INSTRUCTIONS TO FOLLOW:
Output each record exactly, with nothing omitted.

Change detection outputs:
= = = = = = =
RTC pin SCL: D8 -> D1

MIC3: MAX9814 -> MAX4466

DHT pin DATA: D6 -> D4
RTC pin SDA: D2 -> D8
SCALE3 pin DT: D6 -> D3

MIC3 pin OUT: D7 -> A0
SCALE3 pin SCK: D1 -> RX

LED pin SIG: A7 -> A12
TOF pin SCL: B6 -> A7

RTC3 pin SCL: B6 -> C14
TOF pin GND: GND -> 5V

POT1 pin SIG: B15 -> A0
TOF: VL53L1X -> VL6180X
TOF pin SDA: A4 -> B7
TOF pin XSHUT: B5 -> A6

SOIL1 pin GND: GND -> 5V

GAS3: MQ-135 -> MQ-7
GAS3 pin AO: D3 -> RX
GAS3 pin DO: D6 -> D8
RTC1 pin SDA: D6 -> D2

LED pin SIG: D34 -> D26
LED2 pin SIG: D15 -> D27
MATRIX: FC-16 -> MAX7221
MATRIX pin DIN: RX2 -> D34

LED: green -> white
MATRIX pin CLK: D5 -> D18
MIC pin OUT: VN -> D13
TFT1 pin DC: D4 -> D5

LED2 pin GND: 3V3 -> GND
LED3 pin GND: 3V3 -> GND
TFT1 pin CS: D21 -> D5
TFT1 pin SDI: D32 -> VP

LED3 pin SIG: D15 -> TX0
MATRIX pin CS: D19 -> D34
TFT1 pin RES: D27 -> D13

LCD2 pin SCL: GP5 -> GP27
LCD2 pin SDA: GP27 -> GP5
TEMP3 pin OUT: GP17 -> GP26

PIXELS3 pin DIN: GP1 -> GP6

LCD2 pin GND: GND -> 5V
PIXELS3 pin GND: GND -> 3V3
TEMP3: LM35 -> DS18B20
= = = = = = =
FINISHED TASK:
RTC pin SCL: D8 -> D1

MIC3: MAX9814 -> MAX4466

DHT pin DATA: D6 -> D4
RTC pin SDA: D2 -> D8
SCALE3 pin DT: D6 -> D3

MIC3 pin OUT: D7 -> A0
SCALE3 pin SCK: D1 -> RX

LED pin SIG: A7 -> A12
TOF pin SCL: B6 -> A7

RTC3 pin SCL: B6 -> C14
TOF pin GND: GND -> 5V

POT1 pin SIG: B15 -> A0
TOF: VL53L1X -> VL6180X
TOF pin SDA: A4 -> B7
TOF pin XSHUT: B5 -> A6

SOIL1 pin GND: GND -> 5V

GAS3: MQ-135 -> MQ-7
GAS3 pin AO: D3 -> RX
GAS3 pin DO: D6 -> D8
RTC1 pin SDA: D6 -> D2

LED pin SIG: D34 -> D26
LED2 pin SIG: D15 -> D27
MATRIX: FC-16 -> MAX7221
MATRIX pin DIN: RX2 -> D34

LED: green -> white
MATRIX pin CLK: D5 -> D18
MIC pin OUT: VN -> D13
TFT1 pin DC: D4 -> D5

LED2 pin GND: 3V3 -> GND
LED3 pin GND: 3V3 -> GND
TFT1 pin CS: D21 -> D5
TFT1 pin SDI: D32 -> VP

LED3 pin SIG: D15 -> TX0
MATRIX pin CS: D19 -> D34
TFT1 pin RES: D27 -> D13

LCD2 pin SCL: GP5 -> GP27
LCD2 pin SDA: GP27 -> GP5
TEMP3 pin OUT: GP17 -> GP26

PIXELS3 pin DIN: GP1 -> GP6

LCD2 pin GND: GND -> 5V
PIXELS3 pin GND: GND -> 3V3
TEMP3: LM35 -> DS18B20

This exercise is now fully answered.